(Dataset excerpts)
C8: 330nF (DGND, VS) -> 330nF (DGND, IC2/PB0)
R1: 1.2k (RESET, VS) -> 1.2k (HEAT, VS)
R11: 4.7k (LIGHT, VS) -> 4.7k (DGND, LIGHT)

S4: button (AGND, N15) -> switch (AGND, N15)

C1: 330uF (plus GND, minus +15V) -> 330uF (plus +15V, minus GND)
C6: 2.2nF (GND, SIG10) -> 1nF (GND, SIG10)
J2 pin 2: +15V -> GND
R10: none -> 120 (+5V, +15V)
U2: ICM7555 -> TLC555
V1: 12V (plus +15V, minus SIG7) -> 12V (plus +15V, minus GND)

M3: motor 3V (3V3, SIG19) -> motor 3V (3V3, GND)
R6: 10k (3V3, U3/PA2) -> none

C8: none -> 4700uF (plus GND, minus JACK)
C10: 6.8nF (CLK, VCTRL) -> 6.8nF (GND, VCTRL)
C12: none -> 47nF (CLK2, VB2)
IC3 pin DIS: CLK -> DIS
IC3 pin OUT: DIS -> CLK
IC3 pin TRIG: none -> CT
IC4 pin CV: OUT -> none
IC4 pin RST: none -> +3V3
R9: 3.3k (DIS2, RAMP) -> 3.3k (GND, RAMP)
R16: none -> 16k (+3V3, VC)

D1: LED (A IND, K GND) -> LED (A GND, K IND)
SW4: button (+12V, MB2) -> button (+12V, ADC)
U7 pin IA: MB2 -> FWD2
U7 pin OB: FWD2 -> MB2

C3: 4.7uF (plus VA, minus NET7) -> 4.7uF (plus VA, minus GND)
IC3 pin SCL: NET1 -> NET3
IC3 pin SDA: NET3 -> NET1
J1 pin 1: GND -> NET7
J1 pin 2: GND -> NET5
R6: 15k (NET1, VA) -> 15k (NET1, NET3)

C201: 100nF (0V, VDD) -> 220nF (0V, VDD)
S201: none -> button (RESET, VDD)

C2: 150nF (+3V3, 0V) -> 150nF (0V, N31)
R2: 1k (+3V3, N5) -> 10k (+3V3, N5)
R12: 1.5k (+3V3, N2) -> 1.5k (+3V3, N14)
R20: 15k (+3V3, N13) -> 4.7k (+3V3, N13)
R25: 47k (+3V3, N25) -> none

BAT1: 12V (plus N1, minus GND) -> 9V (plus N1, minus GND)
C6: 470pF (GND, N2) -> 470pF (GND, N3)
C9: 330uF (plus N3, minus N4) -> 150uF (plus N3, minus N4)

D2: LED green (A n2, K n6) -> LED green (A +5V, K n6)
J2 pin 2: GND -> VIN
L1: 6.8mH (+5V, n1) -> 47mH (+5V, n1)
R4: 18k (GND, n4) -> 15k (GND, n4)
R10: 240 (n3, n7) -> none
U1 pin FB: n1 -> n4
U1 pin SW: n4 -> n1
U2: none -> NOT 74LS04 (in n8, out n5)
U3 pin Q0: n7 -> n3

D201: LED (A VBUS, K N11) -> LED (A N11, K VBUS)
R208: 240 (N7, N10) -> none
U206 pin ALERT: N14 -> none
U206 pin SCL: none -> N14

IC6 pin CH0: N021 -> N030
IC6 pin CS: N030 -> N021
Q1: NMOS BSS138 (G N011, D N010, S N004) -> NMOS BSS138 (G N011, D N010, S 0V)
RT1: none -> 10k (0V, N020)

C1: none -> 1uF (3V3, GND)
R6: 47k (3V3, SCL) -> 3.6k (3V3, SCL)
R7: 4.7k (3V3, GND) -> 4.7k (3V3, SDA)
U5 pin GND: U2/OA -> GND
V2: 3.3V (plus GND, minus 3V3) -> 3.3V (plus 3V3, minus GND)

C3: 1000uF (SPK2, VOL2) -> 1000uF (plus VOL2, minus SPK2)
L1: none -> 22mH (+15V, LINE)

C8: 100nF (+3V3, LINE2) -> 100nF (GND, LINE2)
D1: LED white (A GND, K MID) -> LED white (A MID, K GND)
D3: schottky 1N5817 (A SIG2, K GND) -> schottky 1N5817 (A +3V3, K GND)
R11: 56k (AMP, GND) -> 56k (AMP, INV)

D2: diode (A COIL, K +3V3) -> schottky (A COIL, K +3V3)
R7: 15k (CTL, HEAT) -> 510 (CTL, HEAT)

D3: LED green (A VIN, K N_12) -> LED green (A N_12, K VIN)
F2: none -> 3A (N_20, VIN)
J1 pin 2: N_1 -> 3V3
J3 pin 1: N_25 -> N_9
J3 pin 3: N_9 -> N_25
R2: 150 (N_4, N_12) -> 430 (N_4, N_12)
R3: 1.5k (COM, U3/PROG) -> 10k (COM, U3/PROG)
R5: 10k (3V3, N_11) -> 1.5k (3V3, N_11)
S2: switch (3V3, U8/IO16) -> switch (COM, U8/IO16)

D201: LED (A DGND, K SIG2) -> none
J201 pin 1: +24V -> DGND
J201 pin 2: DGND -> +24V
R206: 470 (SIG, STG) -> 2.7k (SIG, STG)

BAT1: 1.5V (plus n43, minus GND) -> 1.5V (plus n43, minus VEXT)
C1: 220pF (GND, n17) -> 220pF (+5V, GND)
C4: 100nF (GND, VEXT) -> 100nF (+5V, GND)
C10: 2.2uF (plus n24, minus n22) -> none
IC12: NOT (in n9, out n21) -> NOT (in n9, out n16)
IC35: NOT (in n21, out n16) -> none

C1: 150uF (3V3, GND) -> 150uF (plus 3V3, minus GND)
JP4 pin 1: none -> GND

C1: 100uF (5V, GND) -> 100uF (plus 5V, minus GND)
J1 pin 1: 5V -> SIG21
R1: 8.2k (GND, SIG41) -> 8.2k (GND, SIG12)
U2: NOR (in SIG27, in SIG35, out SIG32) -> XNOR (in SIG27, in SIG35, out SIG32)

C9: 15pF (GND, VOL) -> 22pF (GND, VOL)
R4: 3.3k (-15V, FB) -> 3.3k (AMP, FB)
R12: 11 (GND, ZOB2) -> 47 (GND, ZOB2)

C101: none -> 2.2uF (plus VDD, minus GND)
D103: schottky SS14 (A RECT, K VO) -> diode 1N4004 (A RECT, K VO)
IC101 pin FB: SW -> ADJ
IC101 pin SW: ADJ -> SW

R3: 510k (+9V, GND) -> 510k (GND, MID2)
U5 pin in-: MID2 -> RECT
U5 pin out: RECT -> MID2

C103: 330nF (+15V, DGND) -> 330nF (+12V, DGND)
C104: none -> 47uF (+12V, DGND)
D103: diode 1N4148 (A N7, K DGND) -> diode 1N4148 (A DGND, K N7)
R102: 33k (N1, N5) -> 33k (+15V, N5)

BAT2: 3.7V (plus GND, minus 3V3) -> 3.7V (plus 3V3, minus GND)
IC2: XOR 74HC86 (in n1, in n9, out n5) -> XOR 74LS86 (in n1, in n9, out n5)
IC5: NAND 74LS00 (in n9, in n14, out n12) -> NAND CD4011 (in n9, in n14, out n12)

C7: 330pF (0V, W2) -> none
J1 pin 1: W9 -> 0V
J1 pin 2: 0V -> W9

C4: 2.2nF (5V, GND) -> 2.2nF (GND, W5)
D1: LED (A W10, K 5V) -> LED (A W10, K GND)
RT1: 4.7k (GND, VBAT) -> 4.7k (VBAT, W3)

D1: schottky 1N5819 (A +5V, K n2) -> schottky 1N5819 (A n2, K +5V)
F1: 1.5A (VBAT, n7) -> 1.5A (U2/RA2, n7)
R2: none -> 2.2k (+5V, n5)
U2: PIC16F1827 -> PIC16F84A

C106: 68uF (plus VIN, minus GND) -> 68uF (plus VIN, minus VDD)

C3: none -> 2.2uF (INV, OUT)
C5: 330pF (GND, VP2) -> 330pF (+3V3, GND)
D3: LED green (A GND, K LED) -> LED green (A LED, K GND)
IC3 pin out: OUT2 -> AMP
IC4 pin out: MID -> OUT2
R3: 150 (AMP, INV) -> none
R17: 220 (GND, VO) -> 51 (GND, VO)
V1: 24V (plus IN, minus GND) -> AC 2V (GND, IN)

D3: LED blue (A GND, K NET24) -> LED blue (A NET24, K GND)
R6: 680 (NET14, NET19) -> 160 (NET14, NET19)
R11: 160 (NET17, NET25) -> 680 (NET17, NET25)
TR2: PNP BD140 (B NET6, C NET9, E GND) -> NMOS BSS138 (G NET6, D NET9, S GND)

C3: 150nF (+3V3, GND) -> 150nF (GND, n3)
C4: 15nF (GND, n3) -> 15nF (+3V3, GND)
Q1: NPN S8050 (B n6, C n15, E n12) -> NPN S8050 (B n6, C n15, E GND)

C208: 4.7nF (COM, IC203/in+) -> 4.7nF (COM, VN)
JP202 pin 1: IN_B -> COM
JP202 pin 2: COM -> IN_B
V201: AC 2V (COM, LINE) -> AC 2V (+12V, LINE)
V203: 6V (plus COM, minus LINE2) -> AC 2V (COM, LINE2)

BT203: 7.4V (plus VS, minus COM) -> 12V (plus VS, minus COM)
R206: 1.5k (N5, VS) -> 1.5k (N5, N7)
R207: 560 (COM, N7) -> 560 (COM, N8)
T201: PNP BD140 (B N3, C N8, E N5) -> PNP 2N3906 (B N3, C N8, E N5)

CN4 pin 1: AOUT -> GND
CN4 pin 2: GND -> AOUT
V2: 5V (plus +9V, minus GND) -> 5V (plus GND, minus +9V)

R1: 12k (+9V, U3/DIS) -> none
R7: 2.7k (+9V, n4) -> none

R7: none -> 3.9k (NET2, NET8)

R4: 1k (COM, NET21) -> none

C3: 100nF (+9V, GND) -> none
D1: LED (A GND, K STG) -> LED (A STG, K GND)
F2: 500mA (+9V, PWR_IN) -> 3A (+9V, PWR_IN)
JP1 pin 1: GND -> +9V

Your task: Read through the data above. Report each line that has the word "NMOS".

Output for this exercise:
Q1: NMOS BSS138 (G N011, D N010, S N004) -> NMOS BSS138 (G N011, D N010, S 0V)
TR2: PNP BD140 (B NET6, C NET9, E GND) -> NMOS BSS138 (G NET6, D NET9, S GND)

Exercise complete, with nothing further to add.